Work instruction
Write the records below out again word for word, with the pictures removed.

Drawing change detection data

◆ ◆ ◆

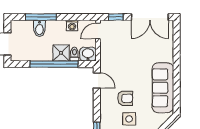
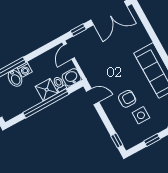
washing machine: (72, 26) -> (25, 70), moved

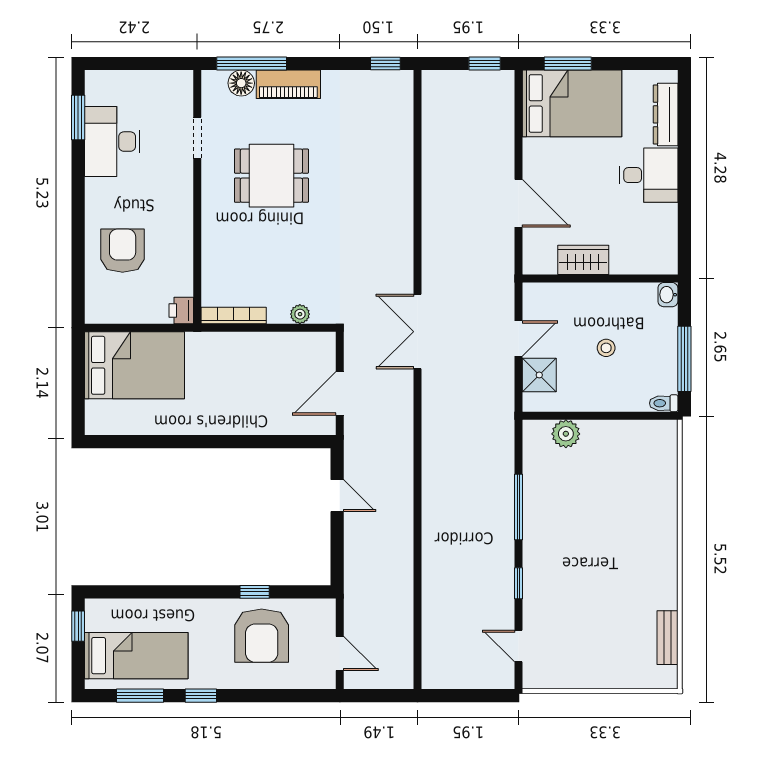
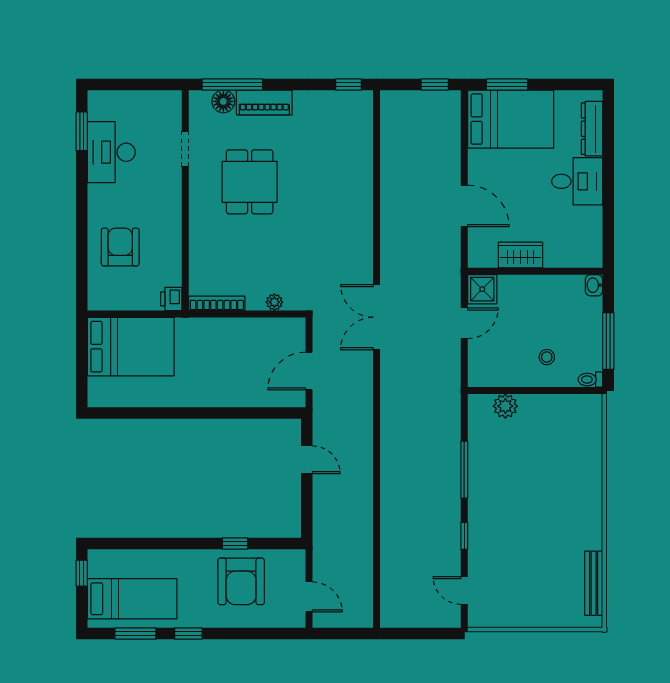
dining table: (271, 176) -> (250, 182), turned 90
stool: (606, 348) -> (547, 357), moved
shower: (539, 375) -> (482, 289), moved
bench: (667, 638) -> (594, 583), width x1.36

◆ ◆ ◆

Exercise output
washing machine: (72, 26) -> (25, 70), moved

dining table: (271, 176) -> (250, 182), turned 90
stool: (606, 348) -> (547, 357), moved
shower: (539, 375) -> (482, 289), moved
bench: (667, 638) -> (594, 583), width x1.36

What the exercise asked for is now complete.